== GIVEN MATERIAL
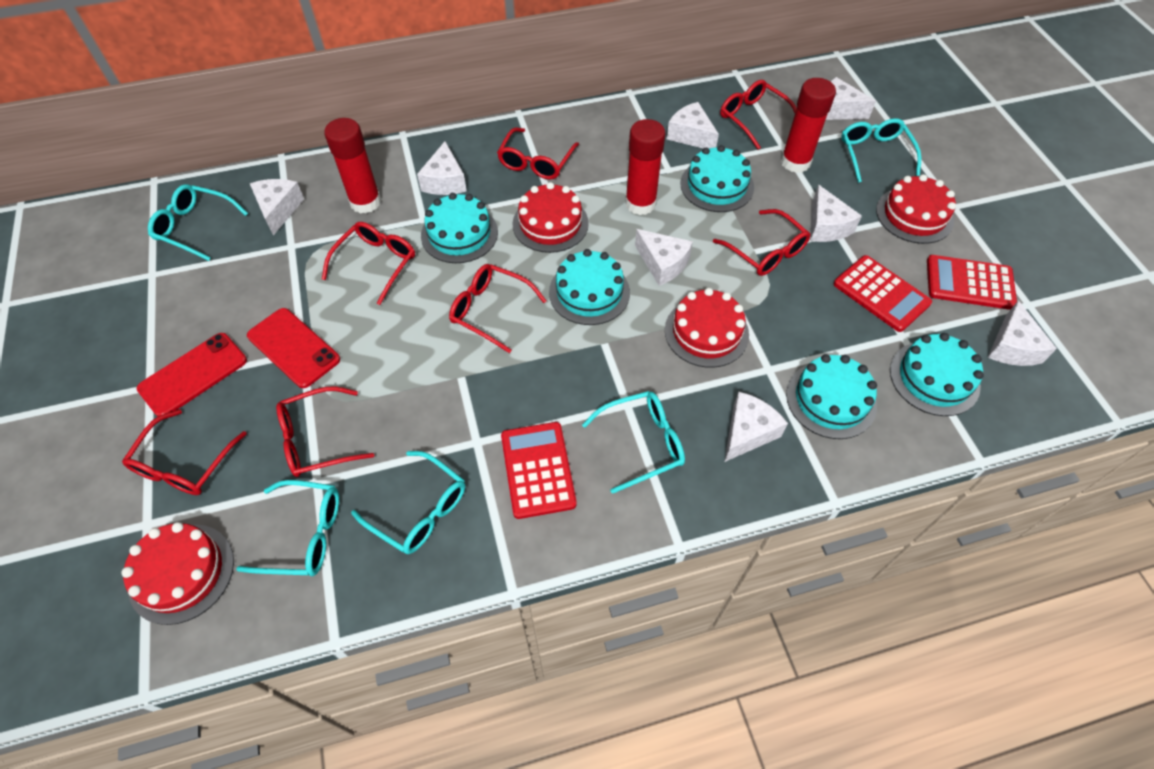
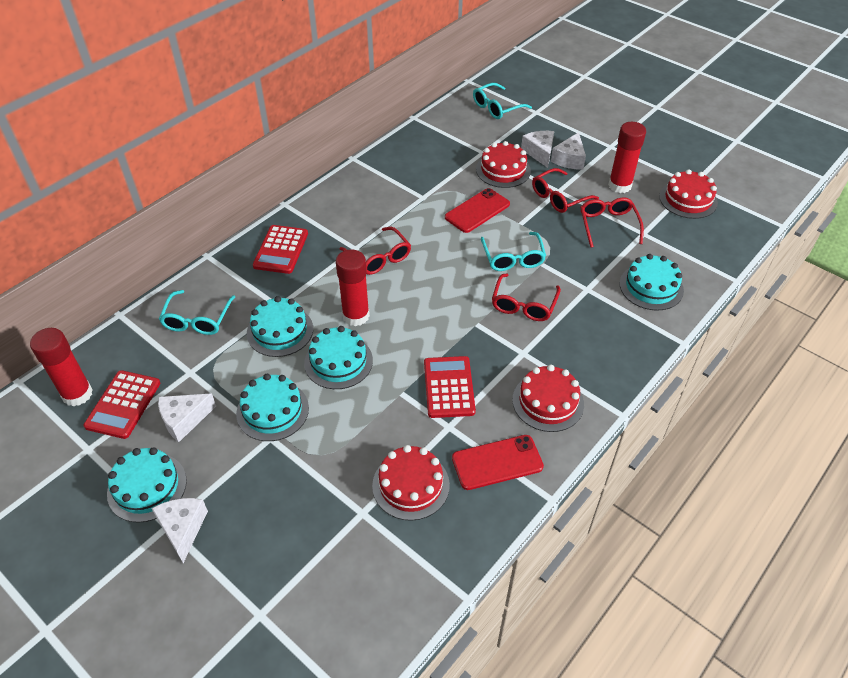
red glasses: 7 -> 4
turquoise glasses: 5 -> 3
white cheese: 8 -> 4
====
EXERCISE PROMPT -
Review the preceding data and report every line that includes the string "glasses".

RESPONSE AREA -
red glasses: 7 -> 4
turquoise glasses: 5 -> 3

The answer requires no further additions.